╭─ INPUT DATA
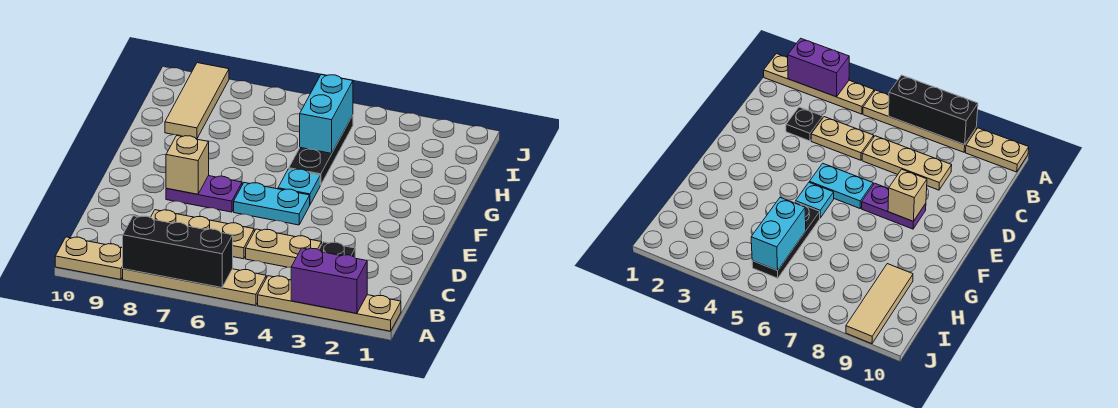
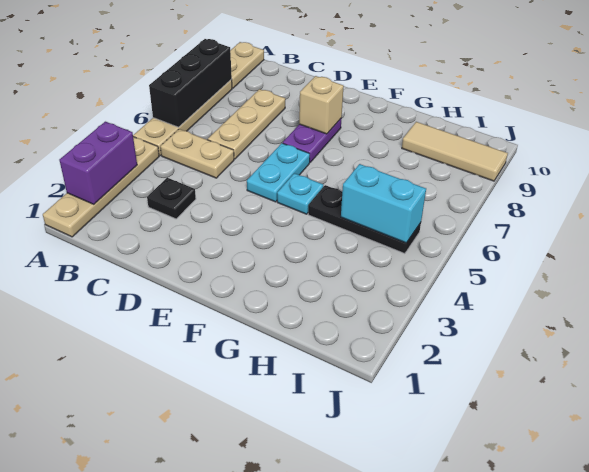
tan plate C4:C5 level 1 -> tan plate B5:C5 level 1

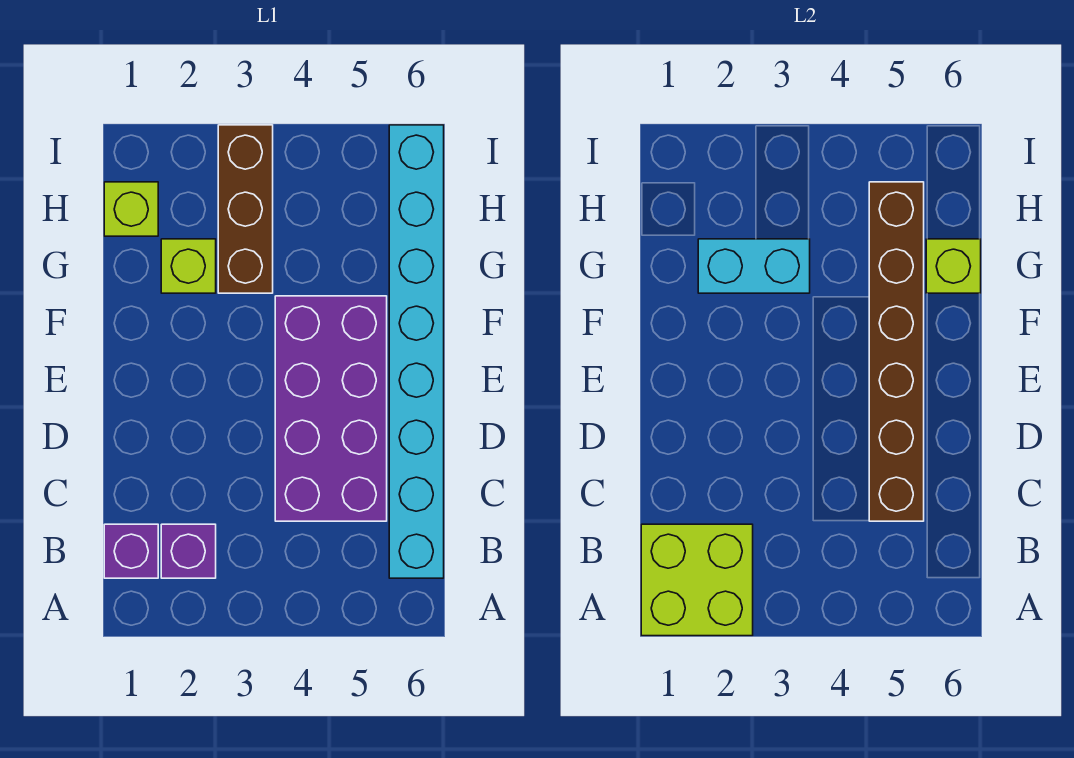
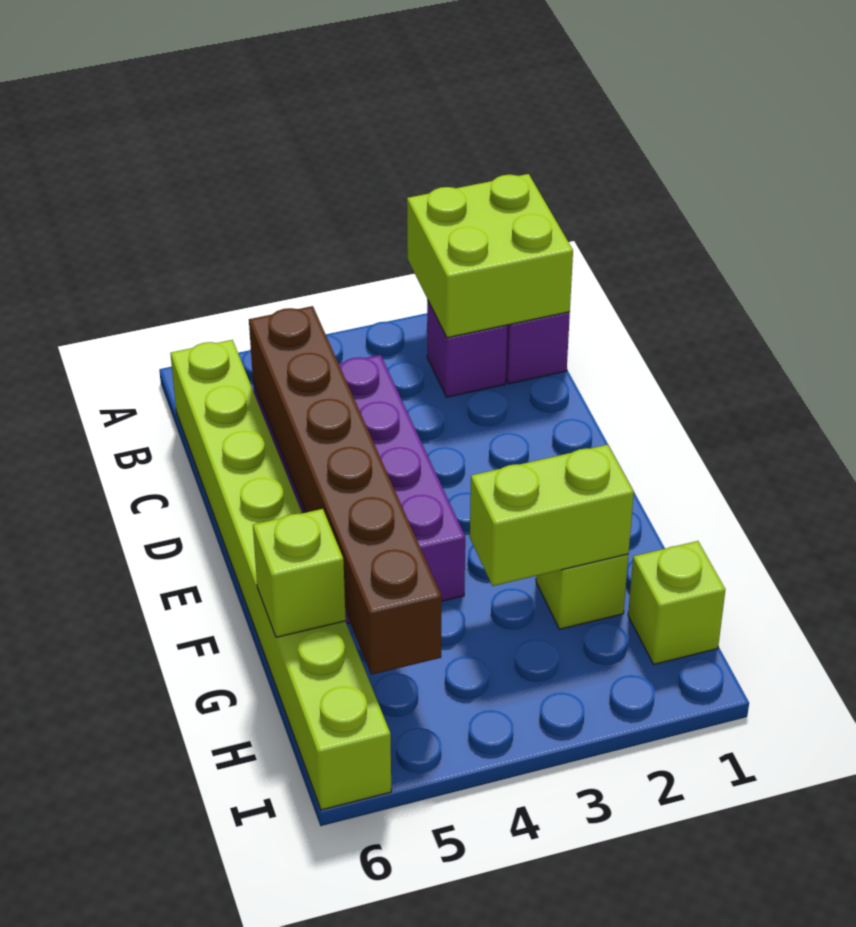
cyan brick B6:I6 level 1 -> lime brick B6:I6 level 1
cyan brick G2:G3 level 2 -> lime brick G2:G3 level 2
brown brick G3:I3 level 1 -> none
╰─
* PROBLEM DESCRIPTION: Pictures aside, give the data again exactly as it appears.

* OUTPUT OF THE EXERCISE:
tan plate C4:C5 level 1 -> tan plate B5:C5 level 1

cyan brick B6:I6 level 1 -> lime brick B6:I6 level 1
cyan brick G2:G3 level 2 -> lime brick G2:G3 level 2
brown brick G3:I3 level 1 -> none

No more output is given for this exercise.